§ **What is being asked**
Repeat the data word for word, excluding every picture.

§ **Recorded information**

────────────────────────────────────────

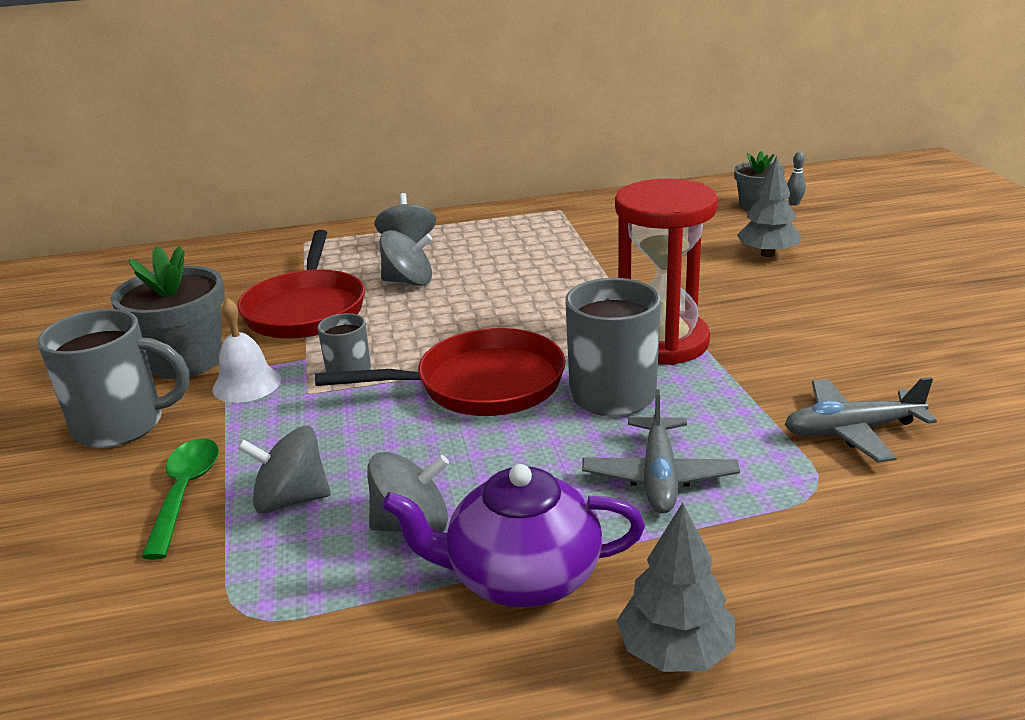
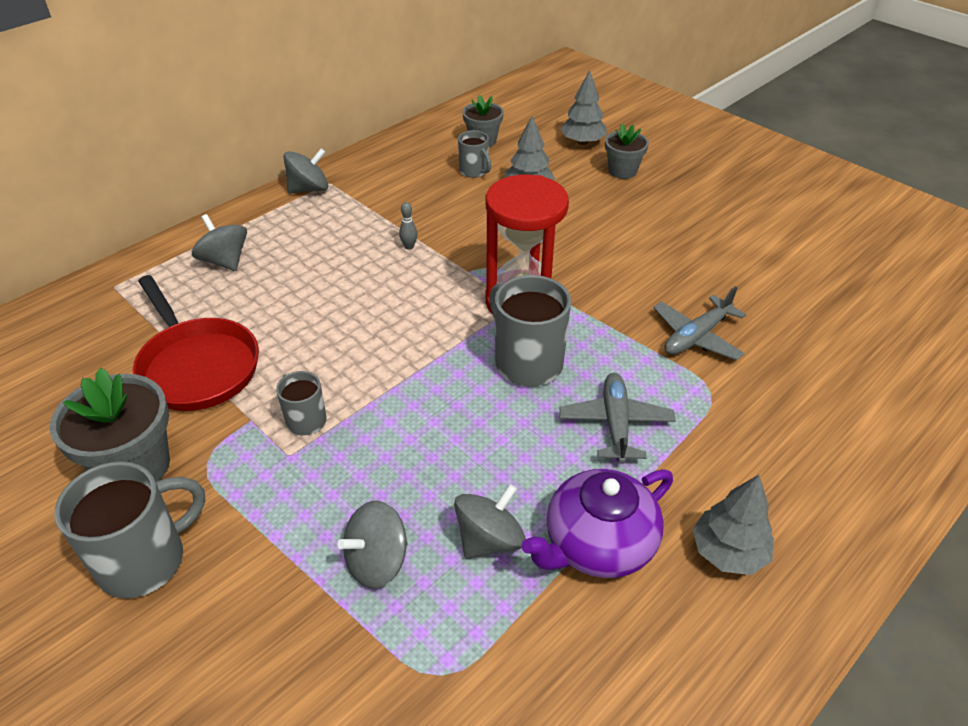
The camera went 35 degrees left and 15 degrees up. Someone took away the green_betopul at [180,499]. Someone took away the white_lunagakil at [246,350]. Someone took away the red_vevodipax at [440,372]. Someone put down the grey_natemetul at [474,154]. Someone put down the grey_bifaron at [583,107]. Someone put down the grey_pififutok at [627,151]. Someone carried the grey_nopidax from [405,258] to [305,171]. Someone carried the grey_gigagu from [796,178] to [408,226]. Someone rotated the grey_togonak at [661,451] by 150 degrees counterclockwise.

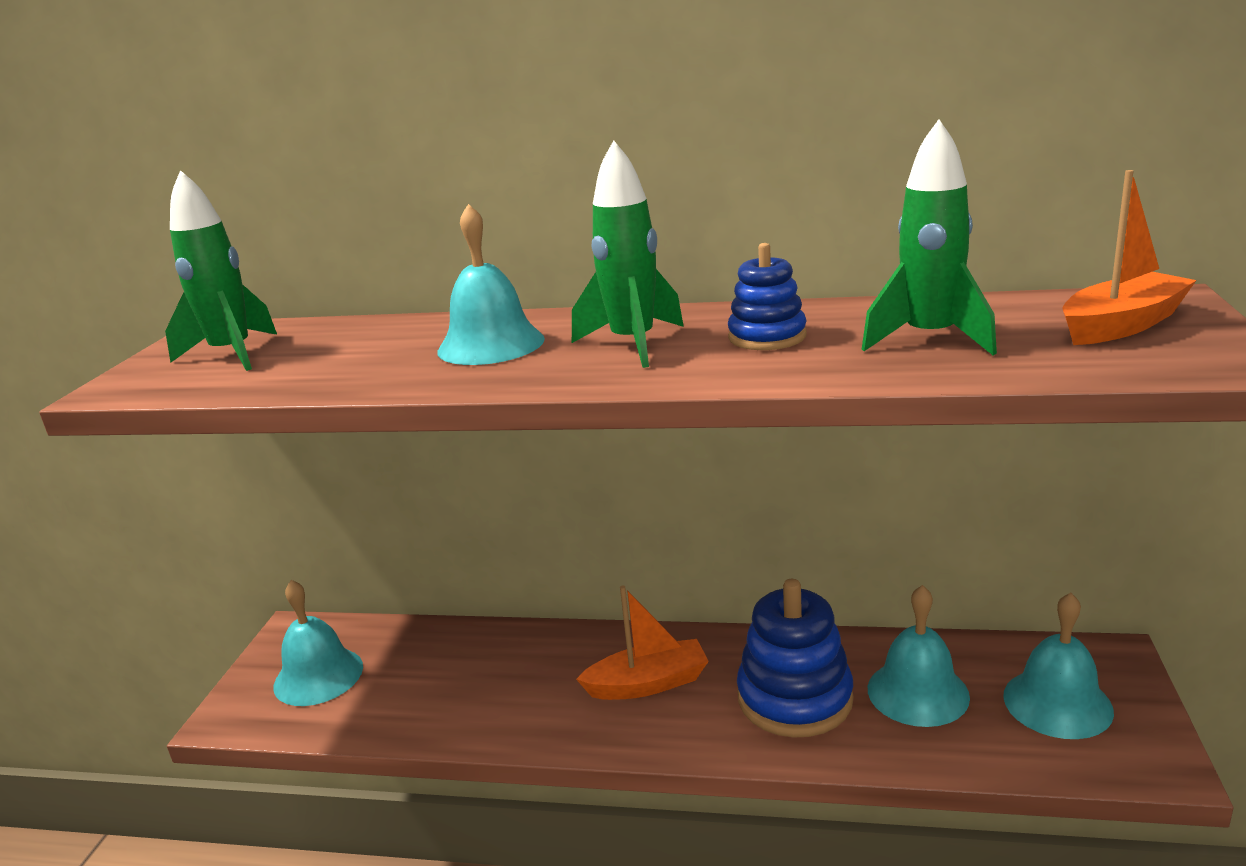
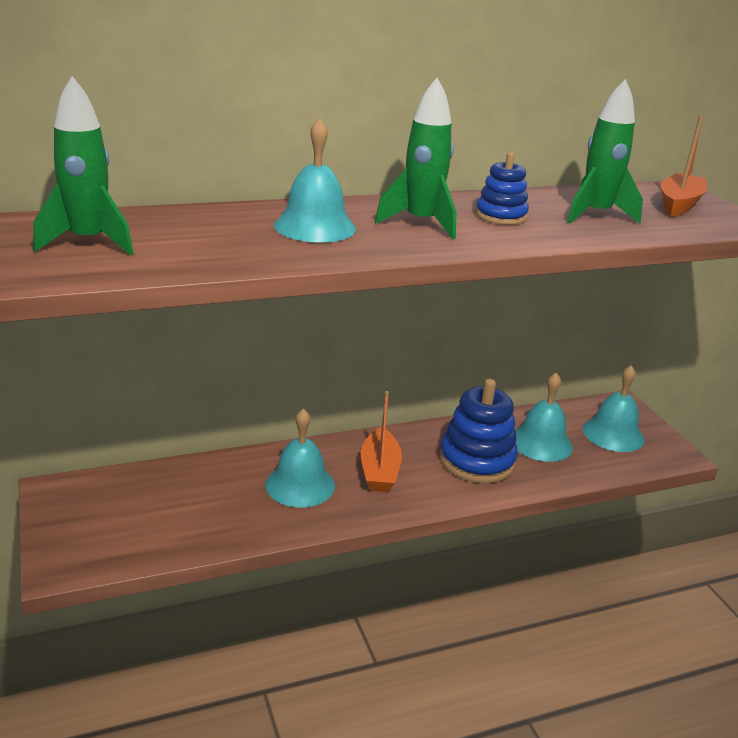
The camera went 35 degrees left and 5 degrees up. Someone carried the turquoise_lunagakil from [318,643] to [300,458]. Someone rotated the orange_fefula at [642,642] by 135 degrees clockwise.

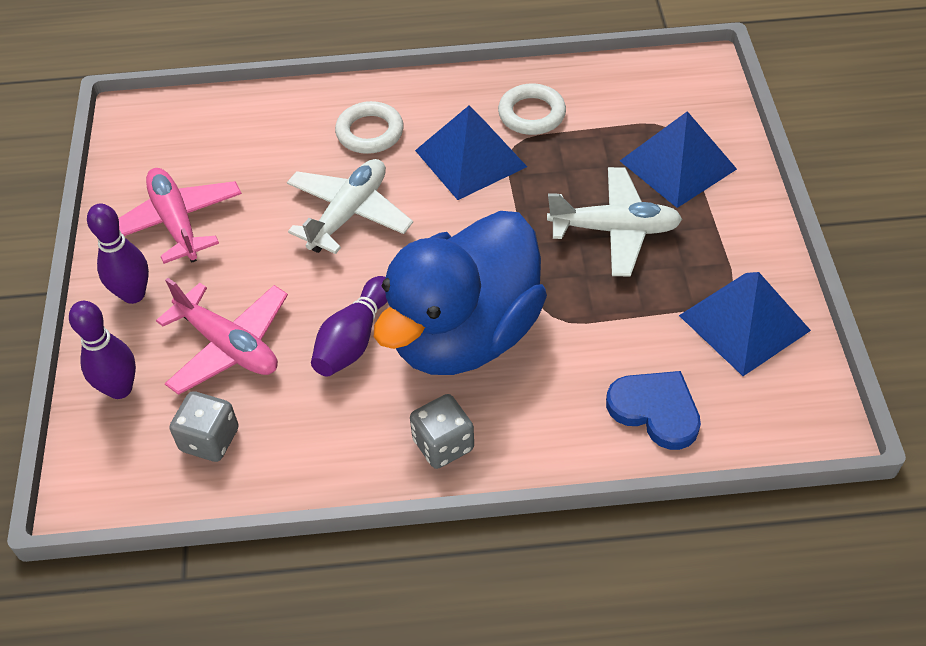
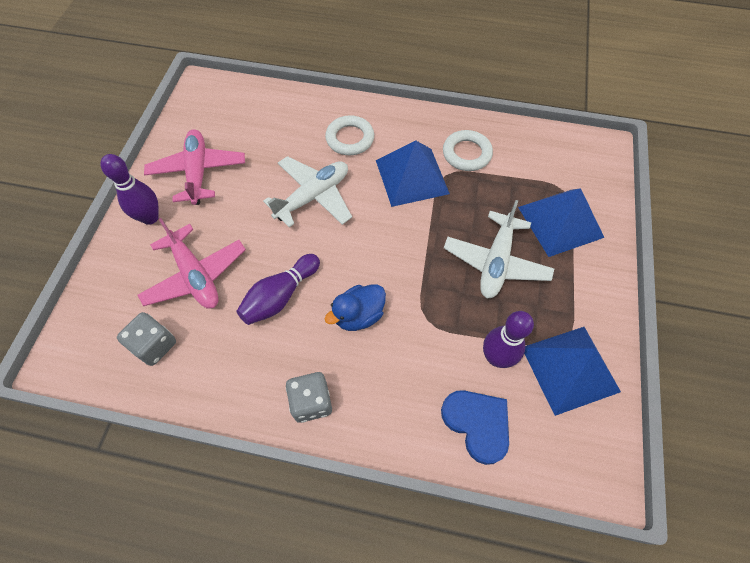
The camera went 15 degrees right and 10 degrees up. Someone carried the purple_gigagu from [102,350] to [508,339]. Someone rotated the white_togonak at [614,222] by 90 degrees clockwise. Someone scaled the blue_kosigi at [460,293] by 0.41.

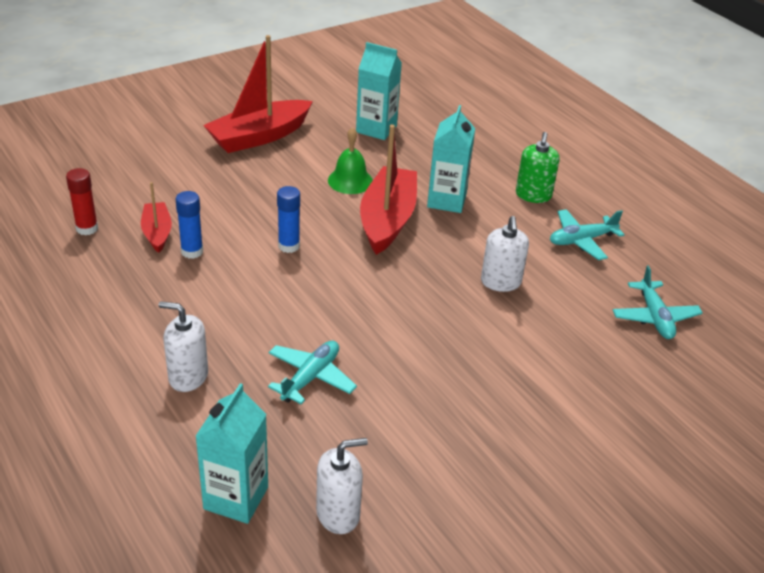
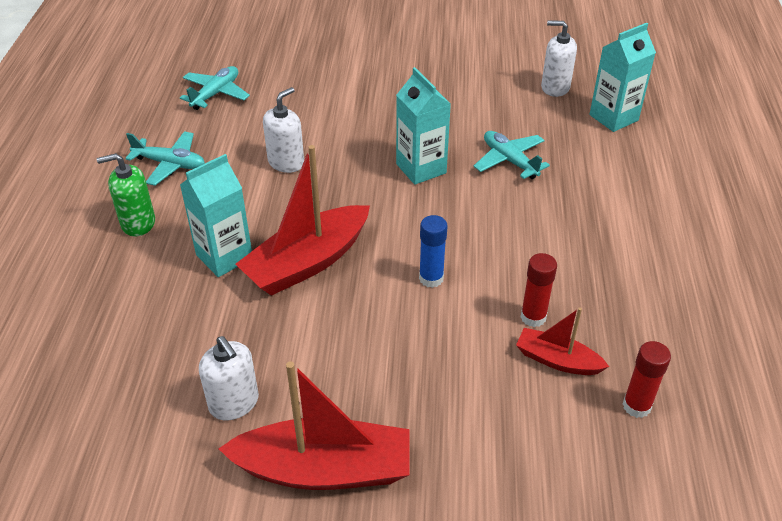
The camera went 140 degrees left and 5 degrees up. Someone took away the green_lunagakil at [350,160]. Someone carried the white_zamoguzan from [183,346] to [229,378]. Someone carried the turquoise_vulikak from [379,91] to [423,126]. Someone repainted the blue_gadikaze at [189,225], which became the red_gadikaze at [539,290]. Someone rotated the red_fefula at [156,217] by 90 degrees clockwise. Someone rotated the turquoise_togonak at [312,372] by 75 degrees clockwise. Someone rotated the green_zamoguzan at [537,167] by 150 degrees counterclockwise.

────────────────────────────────────────

§ **Solution to this problem**
The camera went 35 degrees left and 15 degrees up. Someone took away the green_betopul at [180,499]. Someone took away the white_lunagakil at [246,350]. Someone took away the red_vevodipax at [440,372]. Someone put down the grey_natemetul at [474,154]. Someone put down the grey_bifaron at [583,107]. Someone put down the grey_pififutok at [627,151]. Someone carried the grey_nopidax from [405,258] to [305,171]. Someone carried the grey_gigagu from [796,178] to [408,226]. Someone rotated the grey_togonak at [661,451] by 150 degrees counterclockwise.

The camera went 35 degrees left and 5 degrees up. Someone carried the turquoise_lunagakil from [318,643] to [300,458]. Someone rotated the orange_fefula at [642,642] by 135 degrees clockwise.

The camera went 15 degrees right and 10 degrees up. Someone carried the purple_gigagu from [102,350] to [508,339]. Someone rotated the white_togonak at [614,222] by 90 degrees clockwise. Someone scaled the blue_kosigi at [460,293] by 0.41.

The camera went 140 degrees left and 5 degrees up. Someone took away the green_lunagakil at [350,160]. Someone carried the white_zamoguzan from [183,346] to [229,378]. Someone carried the turquoise_vulikak from [379,91] to [423,126]. Someone repainted the blue_gadikaze at [189,225], which became the red_gadikaze at [539,290]. Someone rotated the red_fefula at [156,217] by 90 degrees clockwise. Someone rotated the turquoise_togonak at [312,372] by 75 degrees clockwise. Someone rotated the green_zamoguzan at [537,167] by 150 degrees counterclockwise.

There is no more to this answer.